** AIM OF THE TASK **
Retype the records word for word. Skip every image.

** Spatial reasoning data **
————

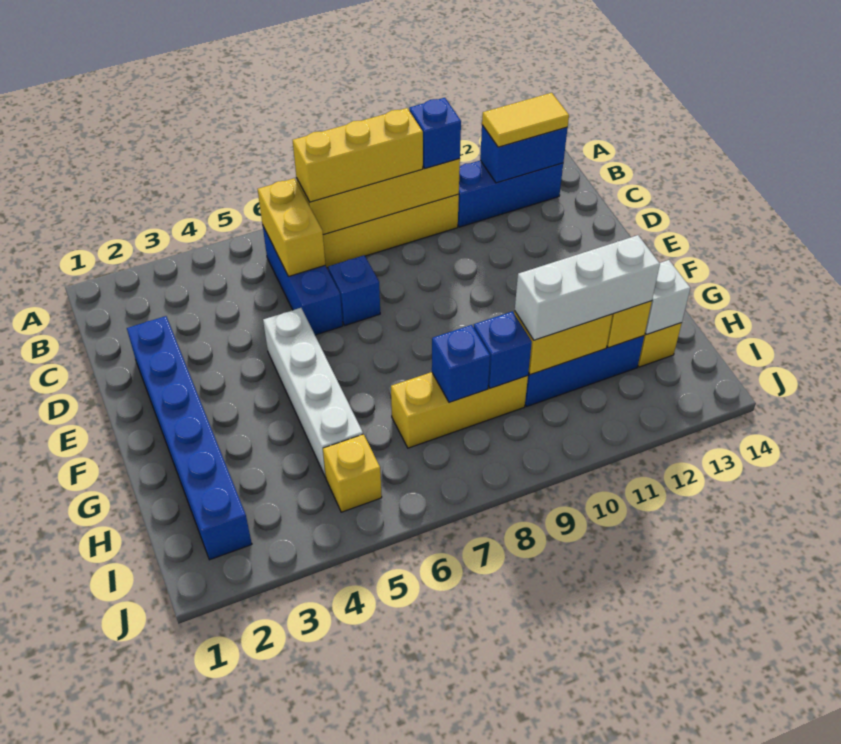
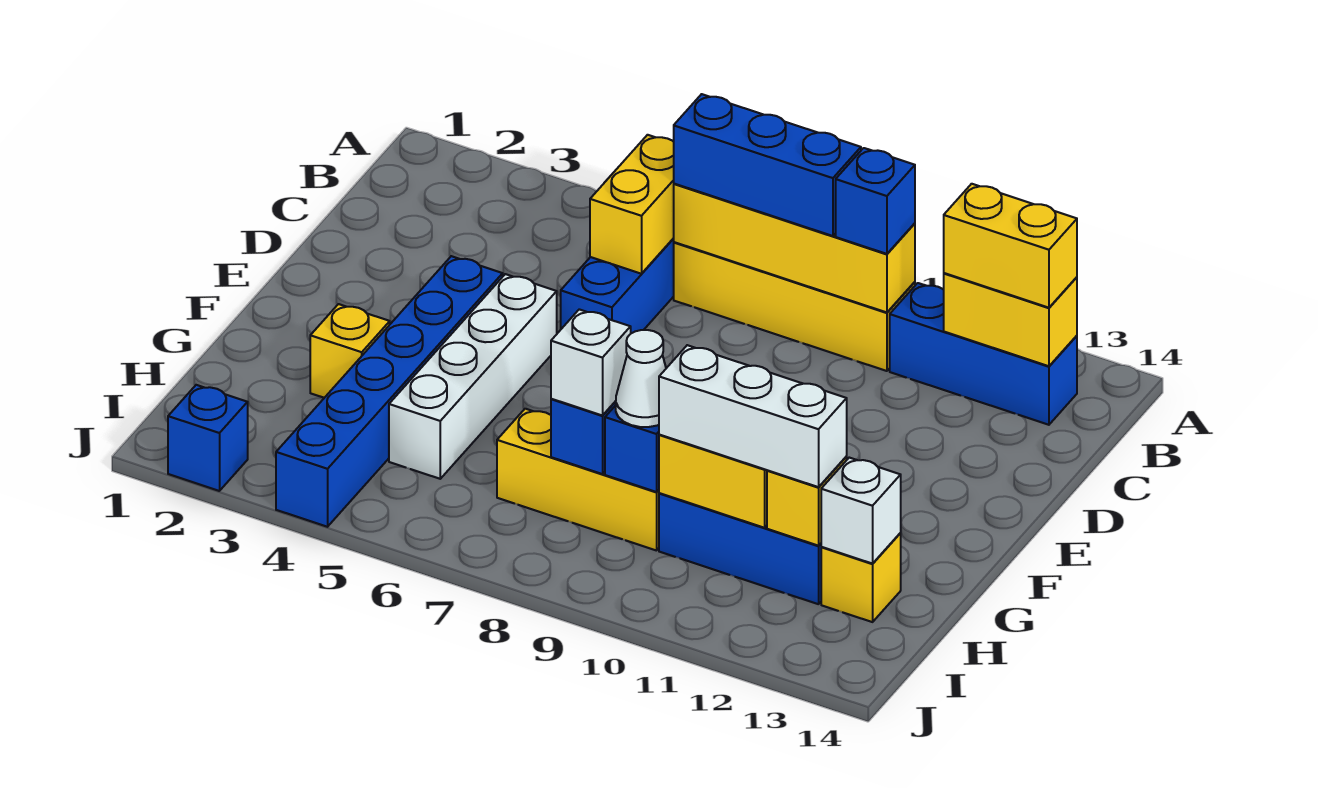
yellow brick B7:B9 level 3 -> blue brick B7:B9 level 3
blue brick B12:B13 level 2 -> yellow brick B12:B13 level 2
yellow tile B12:B13 level 3 -> yellow brick B12:B13 level 3
blue brick D2:I2 level 1 -> blue brick E4:J4 level 1
blue brick D7 level 1 -> blue brick J2 level 1
none -> white brick H8 level 3
none -> white cone H9 level 3
yellow brick I5 level 1 -> yellow brick G3 level 1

————

** EXERCISE RESPONSE **
yellow brick B7:B9 level 3 -> blue brick B7:B9 level 3
blue brick B12:B13 level 2 -> yellow brick B12:B13 level 2
yellow tile B12:B13 level 3 -> yellow brick B12:B13 level 3
blue brick D2:I2 level 1 -> blue brick E4:J4 level 1
blue brick D7 level 1 -> blue brick J2 level 1
none -> white brick H8 level 3
none -> white cone H9 level 3
yellow brick I5 level 1 -> yellow brick G3 level 1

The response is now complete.